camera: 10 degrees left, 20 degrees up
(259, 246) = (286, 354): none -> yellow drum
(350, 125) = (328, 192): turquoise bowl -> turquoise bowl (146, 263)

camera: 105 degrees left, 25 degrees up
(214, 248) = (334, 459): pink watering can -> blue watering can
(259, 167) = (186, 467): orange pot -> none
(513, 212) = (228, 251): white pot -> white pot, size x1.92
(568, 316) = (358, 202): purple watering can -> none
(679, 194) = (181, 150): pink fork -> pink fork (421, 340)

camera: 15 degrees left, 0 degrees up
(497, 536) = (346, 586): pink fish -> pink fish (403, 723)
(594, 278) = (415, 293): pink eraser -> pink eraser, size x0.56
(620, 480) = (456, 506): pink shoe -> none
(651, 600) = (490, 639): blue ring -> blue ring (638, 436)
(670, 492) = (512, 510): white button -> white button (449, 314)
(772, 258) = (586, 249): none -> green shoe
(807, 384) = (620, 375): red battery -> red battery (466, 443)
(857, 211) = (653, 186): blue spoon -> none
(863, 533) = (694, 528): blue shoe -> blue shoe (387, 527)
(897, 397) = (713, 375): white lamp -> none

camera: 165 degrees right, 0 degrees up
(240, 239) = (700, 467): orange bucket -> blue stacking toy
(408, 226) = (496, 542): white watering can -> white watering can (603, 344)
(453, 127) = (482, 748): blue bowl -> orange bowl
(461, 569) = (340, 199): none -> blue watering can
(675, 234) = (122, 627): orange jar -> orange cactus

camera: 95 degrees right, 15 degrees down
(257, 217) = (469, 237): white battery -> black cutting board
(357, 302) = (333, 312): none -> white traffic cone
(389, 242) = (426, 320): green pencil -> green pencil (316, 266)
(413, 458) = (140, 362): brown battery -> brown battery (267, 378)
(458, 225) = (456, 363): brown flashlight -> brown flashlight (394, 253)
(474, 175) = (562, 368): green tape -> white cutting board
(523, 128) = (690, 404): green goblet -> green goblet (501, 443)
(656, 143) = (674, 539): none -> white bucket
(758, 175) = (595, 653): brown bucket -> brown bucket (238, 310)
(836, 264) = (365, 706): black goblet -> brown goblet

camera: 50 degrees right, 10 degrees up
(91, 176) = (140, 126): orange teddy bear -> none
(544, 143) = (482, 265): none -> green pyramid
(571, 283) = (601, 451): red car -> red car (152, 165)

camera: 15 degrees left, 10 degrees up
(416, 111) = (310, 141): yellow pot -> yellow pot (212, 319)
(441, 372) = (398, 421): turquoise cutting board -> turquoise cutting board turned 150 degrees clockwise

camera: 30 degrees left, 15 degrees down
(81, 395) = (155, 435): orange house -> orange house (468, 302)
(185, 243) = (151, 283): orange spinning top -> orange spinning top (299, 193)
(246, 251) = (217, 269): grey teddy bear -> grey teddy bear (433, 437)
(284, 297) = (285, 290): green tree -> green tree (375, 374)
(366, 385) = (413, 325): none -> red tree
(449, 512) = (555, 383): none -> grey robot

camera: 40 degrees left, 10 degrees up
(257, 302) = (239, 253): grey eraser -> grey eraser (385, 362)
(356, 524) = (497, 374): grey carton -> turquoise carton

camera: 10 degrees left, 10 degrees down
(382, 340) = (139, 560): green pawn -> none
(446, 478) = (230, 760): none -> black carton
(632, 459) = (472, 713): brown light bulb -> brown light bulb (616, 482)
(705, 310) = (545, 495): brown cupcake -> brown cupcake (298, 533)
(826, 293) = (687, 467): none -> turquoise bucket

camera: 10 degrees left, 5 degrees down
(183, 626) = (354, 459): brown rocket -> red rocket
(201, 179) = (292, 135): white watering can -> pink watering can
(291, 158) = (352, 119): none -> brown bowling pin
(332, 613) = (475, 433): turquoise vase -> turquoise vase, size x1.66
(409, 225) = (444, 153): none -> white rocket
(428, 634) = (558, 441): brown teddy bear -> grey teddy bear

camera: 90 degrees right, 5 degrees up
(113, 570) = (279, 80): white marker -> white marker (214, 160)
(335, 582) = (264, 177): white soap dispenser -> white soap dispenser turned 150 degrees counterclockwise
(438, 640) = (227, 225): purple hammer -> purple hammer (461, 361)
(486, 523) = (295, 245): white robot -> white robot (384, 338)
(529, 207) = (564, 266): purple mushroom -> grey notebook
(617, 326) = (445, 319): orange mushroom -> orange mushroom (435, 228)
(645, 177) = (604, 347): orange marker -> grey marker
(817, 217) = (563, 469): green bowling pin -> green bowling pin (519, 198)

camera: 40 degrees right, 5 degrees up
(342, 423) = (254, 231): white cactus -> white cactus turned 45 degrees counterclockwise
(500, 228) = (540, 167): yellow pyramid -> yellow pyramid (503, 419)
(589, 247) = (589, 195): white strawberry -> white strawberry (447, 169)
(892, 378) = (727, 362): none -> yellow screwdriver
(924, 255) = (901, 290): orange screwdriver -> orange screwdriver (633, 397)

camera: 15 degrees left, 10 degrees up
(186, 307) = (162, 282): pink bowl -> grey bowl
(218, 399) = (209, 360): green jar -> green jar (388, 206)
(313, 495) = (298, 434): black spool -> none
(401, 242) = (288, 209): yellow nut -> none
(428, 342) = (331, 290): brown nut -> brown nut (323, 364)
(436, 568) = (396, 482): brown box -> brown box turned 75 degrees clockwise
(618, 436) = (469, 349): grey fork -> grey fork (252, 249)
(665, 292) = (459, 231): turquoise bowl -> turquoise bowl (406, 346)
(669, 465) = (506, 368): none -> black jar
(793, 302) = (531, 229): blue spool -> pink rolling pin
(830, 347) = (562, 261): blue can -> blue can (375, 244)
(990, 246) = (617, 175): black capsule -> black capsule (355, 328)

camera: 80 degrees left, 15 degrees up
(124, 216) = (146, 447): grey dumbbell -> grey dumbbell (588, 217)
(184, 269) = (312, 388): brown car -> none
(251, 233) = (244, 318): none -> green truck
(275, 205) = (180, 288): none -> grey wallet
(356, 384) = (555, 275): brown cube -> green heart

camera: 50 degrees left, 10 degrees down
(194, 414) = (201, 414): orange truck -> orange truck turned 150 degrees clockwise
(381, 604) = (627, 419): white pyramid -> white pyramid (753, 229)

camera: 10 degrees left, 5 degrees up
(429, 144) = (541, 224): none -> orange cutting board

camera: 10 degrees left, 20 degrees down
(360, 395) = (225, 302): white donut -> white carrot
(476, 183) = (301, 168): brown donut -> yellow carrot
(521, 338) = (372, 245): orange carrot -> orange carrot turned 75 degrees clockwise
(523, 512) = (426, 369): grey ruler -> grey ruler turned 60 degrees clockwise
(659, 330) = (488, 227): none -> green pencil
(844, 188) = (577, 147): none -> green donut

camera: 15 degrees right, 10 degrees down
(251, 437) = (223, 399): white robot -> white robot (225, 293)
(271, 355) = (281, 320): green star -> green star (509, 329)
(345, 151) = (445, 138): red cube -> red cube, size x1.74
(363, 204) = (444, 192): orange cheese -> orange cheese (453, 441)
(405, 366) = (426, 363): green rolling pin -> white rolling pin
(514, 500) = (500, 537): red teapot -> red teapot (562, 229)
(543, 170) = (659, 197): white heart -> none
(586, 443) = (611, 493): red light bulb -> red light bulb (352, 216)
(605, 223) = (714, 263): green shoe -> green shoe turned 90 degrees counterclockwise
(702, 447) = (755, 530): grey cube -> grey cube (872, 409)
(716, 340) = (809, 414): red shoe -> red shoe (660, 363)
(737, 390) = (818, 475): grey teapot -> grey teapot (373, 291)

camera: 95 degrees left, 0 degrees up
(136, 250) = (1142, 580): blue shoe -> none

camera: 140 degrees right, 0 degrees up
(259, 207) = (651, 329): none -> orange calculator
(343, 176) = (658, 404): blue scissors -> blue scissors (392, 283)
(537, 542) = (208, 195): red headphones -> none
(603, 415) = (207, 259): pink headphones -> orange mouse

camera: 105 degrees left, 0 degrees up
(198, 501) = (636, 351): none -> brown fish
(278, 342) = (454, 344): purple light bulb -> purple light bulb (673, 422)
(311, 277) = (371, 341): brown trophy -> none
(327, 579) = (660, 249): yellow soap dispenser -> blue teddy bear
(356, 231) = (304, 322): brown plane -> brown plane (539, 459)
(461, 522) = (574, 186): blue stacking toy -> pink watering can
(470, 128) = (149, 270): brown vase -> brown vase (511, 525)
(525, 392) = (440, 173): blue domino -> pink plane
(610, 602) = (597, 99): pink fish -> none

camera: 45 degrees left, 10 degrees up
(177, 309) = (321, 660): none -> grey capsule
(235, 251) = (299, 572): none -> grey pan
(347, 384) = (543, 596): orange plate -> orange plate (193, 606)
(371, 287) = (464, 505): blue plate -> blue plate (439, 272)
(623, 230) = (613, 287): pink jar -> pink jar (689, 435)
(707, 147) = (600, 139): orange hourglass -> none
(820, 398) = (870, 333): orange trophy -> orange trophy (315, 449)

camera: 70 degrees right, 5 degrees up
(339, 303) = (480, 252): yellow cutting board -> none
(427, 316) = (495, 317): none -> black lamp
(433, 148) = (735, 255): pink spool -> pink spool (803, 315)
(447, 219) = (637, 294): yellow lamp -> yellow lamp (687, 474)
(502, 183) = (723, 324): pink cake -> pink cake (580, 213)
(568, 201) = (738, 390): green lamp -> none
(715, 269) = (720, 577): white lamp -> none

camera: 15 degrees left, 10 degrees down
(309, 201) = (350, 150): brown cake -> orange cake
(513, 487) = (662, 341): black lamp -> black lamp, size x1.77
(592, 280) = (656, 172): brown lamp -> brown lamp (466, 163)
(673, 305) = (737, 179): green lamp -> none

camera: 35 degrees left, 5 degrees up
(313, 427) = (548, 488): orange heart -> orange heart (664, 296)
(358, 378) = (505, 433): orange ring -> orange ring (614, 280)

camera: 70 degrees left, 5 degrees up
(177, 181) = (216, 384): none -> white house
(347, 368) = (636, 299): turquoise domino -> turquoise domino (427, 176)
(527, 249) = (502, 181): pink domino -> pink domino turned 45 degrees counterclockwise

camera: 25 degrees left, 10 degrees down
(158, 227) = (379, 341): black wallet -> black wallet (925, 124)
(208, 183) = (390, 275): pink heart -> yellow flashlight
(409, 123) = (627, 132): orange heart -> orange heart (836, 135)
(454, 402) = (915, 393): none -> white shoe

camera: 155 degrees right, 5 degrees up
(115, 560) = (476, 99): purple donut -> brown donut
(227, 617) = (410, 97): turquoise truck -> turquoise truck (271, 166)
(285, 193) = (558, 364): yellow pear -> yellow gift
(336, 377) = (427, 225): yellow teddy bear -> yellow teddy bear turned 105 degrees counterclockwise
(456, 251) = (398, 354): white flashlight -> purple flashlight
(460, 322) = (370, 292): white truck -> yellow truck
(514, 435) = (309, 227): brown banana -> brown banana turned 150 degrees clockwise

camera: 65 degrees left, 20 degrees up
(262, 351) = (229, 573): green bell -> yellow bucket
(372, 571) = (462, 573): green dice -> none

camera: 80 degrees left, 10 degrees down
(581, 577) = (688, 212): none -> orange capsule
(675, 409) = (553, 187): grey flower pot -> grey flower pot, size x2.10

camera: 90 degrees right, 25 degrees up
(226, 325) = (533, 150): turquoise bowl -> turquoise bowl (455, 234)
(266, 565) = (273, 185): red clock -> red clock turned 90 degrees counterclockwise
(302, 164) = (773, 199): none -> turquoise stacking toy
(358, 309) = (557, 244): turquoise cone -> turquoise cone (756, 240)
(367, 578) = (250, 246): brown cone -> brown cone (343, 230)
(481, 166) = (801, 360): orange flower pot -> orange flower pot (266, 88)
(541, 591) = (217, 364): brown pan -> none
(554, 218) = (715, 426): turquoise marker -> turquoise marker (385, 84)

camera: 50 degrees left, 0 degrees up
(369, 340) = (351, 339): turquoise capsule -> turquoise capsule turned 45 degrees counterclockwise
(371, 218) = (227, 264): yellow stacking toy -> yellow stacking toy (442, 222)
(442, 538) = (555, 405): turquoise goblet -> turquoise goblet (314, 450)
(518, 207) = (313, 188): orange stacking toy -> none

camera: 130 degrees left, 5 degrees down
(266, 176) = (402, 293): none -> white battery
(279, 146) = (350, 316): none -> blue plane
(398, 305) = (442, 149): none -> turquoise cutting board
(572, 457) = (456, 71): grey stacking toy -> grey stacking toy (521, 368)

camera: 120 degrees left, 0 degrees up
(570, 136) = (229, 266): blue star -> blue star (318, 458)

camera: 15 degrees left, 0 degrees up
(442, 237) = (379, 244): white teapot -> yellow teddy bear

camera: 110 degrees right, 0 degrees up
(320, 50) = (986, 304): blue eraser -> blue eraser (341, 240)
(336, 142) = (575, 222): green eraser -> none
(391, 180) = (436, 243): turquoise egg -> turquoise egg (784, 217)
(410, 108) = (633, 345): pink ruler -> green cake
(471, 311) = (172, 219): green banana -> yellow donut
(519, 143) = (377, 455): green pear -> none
+++
▶ [What is needed]
For each line above that contains the word "purple", give the line as it is written.

▶ [Output for this exercise]
(568, 316) = (358, 202): purple watering can -> none
(438, 640) = (227, 225): purple hammer -> purple hammer (461, 361)
(529, 207) = (564, 266): purple mushroom -> grey notebook
(278, 342) = (454, 344): purple light bulb -> purple light bulb (673, 422)
(115, 560) = (476, 99): purple donut -> brown donut
(456, 251) = (398, 354): white flashlight -> purple flashlight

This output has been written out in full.